◆ Input data ◆
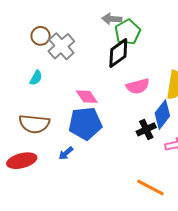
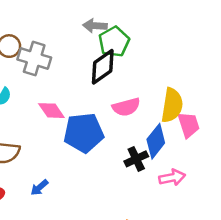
gray cross: (61, 46) -> (34, 59), turned -32
pink diamond: (87, 97) -> (51, 111), moved
blue pentagon: (85, 124) -> (84, 133), moved

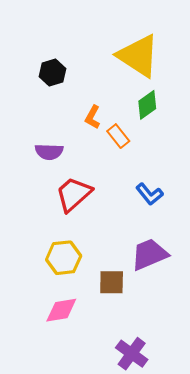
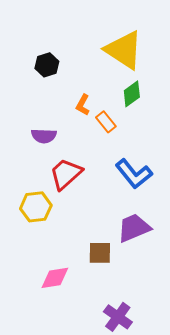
blue L-shape: (149, 194) -> (134, 174), size x1.5
yellow hexagon: (64, 258) -> (36, 207), moved

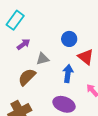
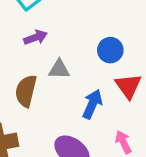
brown semicircle: (27, 77) -> (26, 91), turned -48

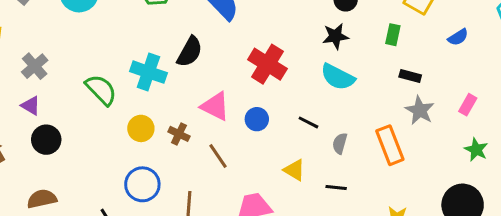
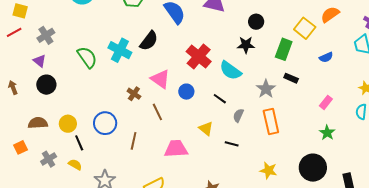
green rectangle: (393, 35) -> (284, 49), size x1.5
cyan semicircle: (338, 77) -> (230, 71), moved
gray star: (420, 110) -> (266, 89), moved
yellow circle: (141, 128) -> (68, 124), moved

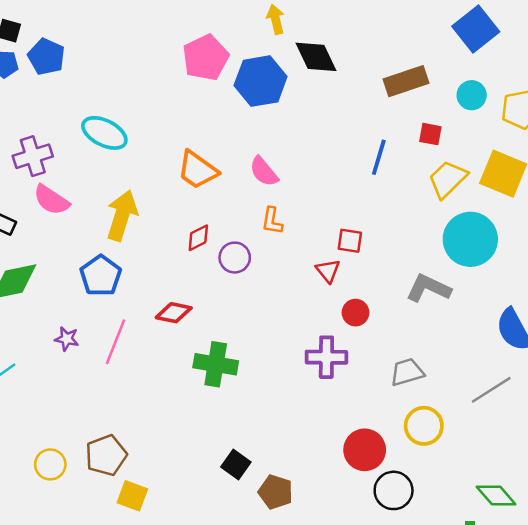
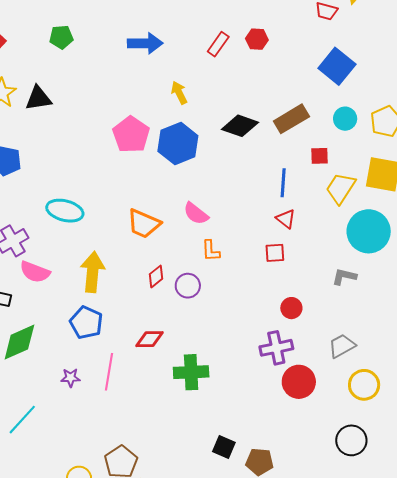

◆ Problem ◆
Using the records above, determine how many lines hold the word "size", and answer with that figure only.

◆ Solution to the exercise ◆
2